(Exercise aim):
Your answer must be an exact copy of the lines below, from the first through the one with "(532, 295) = (476, 265): red", with no pictures.

Colored object listings

BEGIN

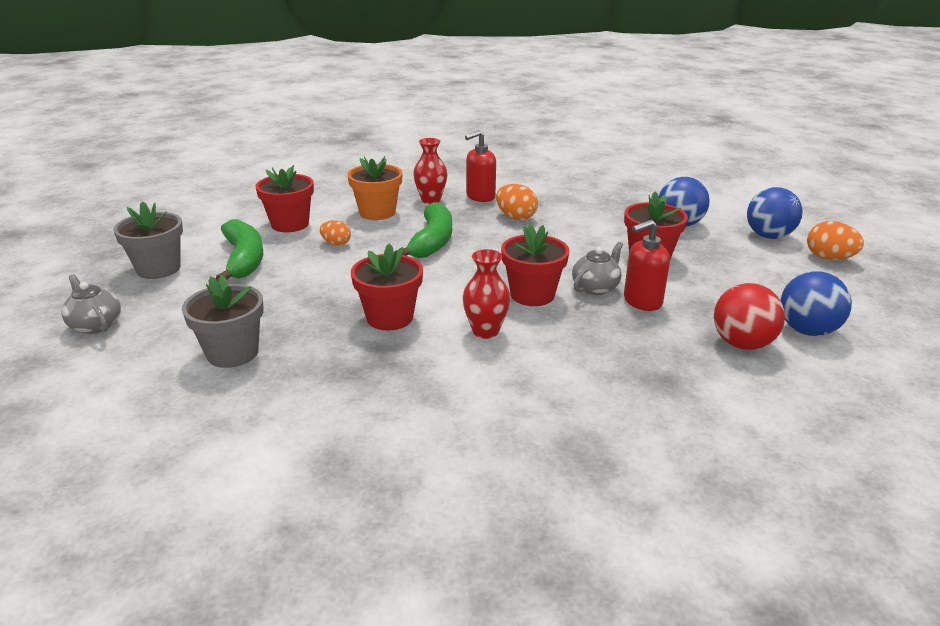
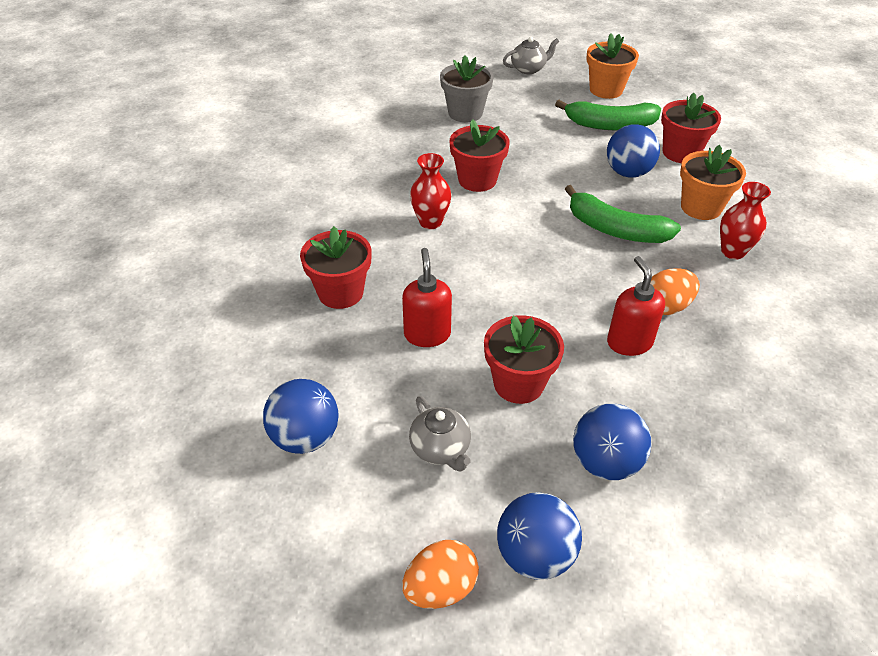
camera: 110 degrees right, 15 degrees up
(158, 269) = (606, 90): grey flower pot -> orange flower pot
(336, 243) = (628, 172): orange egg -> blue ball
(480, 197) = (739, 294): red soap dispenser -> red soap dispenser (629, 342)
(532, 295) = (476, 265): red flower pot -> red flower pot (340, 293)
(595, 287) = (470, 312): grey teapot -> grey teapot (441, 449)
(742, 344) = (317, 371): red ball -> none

END

(Answer space):
camera: 110 degrees right, 15 degrees up
(158, 269) = (606, 90): grey flower pot -> orange flower pot
(336, 243) = (628, 172): orange egg -> blue ball
(480, 197) = (739, 294): red soap dispenser -> red soap dispenser (629, 342)
(532, 295) = (476, 265): red flower pot -> red flower pot (340, 293)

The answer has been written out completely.